# [What needs to be done]
Among the records below, find the line that has "(222, 374) = (119, 425): red apple -> none"; from there, give the lines again exactly, and stop after the line that has "(810, 278) = (554, 225): yellow".

# [Data provided]
■ ■ ■

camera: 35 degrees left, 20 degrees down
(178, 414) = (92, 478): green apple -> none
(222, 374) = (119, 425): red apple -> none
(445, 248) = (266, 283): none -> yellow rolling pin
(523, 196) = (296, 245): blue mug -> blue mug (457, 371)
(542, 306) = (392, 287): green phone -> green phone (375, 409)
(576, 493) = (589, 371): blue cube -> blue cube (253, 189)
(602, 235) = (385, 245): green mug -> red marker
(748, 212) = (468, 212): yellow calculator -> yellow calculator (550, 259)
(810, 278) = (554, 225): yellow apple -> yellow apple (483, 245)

■ ■ ■

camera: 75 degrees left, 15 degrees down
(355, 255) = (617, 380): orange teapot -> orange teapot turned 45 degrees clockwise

■ ■ ■

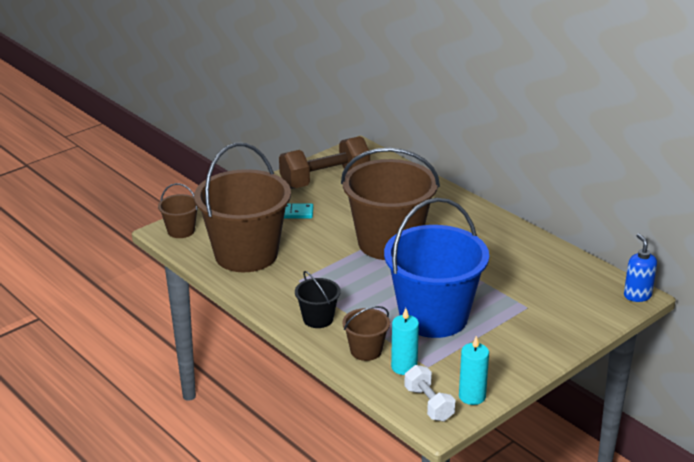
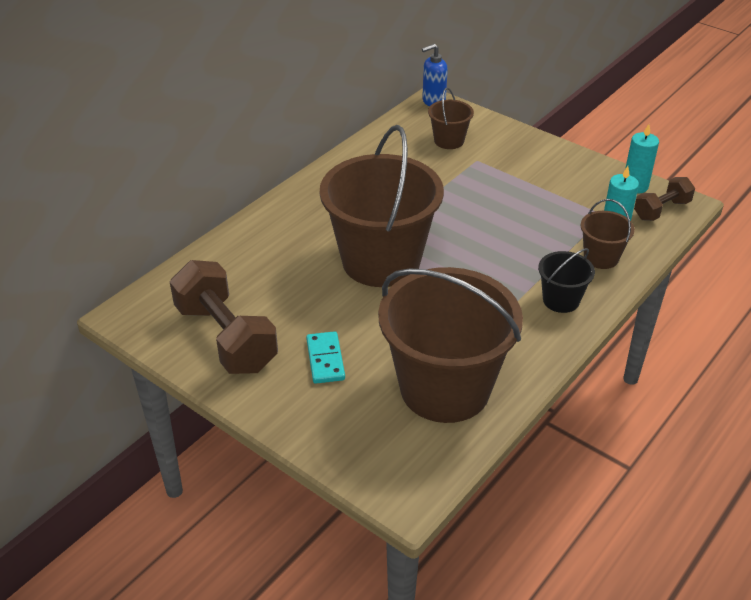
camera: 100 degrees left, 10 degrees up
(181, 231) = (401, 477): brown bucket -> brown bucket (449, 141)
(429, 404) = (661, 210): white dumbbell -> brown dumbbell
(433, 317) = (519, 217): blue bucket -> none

■ ■ ■

# [Exercise result]
(222, 374) = (119, 425): red apple -> none
(445, 248) = (266, 283): none -> yellow rolling pin
(523, 196) = (296, 245): blue mug -> blue mug (457, 371)
(542, 306) = (392, 287): green phone -> green phone (375, 409)
(576, 493) = (589, 371): blue cube -> blue cube (253, 189)
(602, 235) = (385, 245): green mug -> red marker
(748, 212) = (468, 212): yellow calculator -> yellow calculator (550, 259)
(810, 278) = (554, 225): yellow apple -> yellow apple (483, 245)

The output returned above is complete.